**TASK**
All lines of the data shown below should be output exactly as they stand.

**DATASET RECORDS**

....................

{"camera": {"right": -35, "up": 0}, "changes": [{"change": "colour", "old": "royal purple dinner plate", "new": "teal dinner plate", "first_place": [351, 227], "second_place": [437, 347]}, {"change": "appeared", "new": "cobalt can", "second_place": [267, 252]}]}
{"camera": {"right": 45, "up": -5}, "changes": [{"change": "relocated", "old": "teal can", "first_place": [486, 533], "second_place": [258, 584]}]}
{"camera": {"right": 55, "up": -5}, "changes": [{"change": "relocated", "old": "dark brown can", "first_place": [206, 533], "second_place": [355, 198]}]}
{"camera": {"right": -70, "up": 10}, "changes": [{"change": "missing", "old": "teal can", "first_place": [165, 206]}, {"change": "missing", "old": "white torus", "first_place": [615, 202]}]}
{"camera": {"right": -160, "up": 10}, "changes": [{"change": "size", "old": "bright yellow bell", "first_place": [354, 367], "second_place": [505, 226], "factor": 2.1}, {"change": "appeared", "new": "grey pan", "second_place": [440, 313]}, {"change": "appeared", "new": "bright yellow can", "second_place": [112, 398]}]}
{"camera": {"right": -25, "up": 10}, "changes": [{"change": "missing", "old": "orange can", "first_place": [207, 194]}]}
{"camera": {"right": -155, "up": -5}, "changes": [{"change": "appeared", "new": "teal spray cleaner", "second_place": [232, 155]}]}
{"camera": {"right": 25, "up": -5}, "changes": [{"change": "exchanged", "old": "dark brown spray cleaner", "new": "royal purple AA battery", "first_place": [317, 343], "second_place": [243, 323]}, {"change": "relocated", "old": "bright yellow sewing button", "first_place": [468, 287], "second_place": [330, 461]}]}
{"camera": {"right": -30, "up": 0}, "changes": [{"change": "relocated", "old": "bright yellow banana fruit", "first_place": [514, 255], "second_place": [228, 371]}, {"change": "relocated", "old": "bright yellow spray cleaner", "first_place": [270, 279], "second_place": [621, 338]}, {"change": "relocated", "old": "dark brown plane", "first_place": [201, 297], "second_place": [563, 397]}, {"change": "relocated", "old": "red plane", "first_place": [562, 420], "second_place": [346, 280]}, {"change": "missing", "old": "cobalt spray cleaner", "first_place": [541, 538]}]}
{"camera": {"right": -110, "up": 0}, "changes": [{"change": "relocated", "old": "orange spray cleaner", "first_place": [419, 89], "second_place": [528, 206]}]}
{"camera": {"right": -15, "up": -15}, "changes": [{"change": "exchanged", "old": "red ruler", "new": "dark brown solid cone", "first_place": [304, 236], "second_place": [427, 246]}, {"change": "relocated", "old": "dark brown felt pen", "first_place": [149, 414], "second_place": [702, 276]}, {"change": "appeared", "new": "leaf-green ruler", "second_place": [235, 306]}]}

....................

**RESULT OF THE EXERCISE**
{"camera": {"right": -35, "up": 0}, "changes": [{"change": "colour", "old": "royal purple dinner plate", "new": "teal dinner plate", "first_place": [351, 227], "second_place": [437, 347]}, {"change": "appeared", "new": "cobalt can", "second_place": [267, 252]}]}
{"camera": {"right": 45, "up": -5}, "changes": [{"change": "relocated", "old": "teal can", "first_place": [486, 533], "second_place": [258, 584]}]}
{"camera": {"right": 55, "up": -5}, "changes": [{"change": "relocated", "old": "dark brown can", "first_place": [206, 533], "second_place": [355, 198]}]}
{"camera": {"right": -70, "up": 10}, "changes": [{"change": "missing", "old": "teal can", "first_place": [165, 206]}, {"change": "missing", "old": "white torus", "first_place": [615, 202]}]}
{"camera": {"right": -160, "up": 10}, "changes": [{"change": "size", "old": "bright yellow bell", "first_place": [354, 367], "second_place": [505, 226], "factor": 2.1}, {"change": "appeared", "new": "grey pan", "second_place": [440, 313]}, {"change": "appeared", "new": "bright yellow can", "second_place": [112, 398]}]}
{"camera": {"right": -25, "up": 10}, "changes": [{"change": "missing", "old": "orange can", "first_place": [207, 194]}]}
{"camera": {"right": -155, "up": -5}, "changes": [{"change": "appeared", "new": "teal spray cleaner", "second_place": [232, 155]}]}
{"camera": {"right": 25, "up": -5}, "changes": [{"change": "exchanged", "old": "dark brown spray cleaner", "new": "royal purple AA battery", "first_place": [317, 343], "second_place": [243, 323]}, {"change": "relocated", "old": "bright yellow sewing button", "first_place": [468, 287], "second_place": [330, 461]}]}
{"camera": {"right": -30, "up": 0}, "changes": [{"change": "relocated", "old": "bright yellow banana fruit", "first_place": [514, 255], "second_place": [228, 371]}, {"change": "relocated", "old": "bright yellow spray cleaner", "first_place": [270, 279], "second_place": [621, 338]}, {"change": "relocated", "old": "dark brown plane", "first_place": [201, 297], "second_place": [563, 397]}, {"change": "relocated", "old": "red plane", "first_place": [562, 420], "second_place": [346, 280]}, {"change": "missing", "old": "cobalt spray cleaner", "first_place": [541, 538]}]}
{"camera": {"right": -110, "up": 0}, "changes": [{"change": "relocated", "old": "orange spray cleaner", "first_place": [419, 89], "second_place": [528, 206]}]}
{"camera": {"right": -15, "up": -15}, "changes": [{"change": "exchanged", "old": "red ruler", "new": "dark brown solid cone", "first_place": [304, 236], "second_place": [427, 246]}, {"change": "relocated", "old": "dark brown felt pen", "first_place": [149, 414], "second_place": [702, 276]}, {"change": "appeared", "new": "leaf-green ruler", "second_place": [235, 306]}]}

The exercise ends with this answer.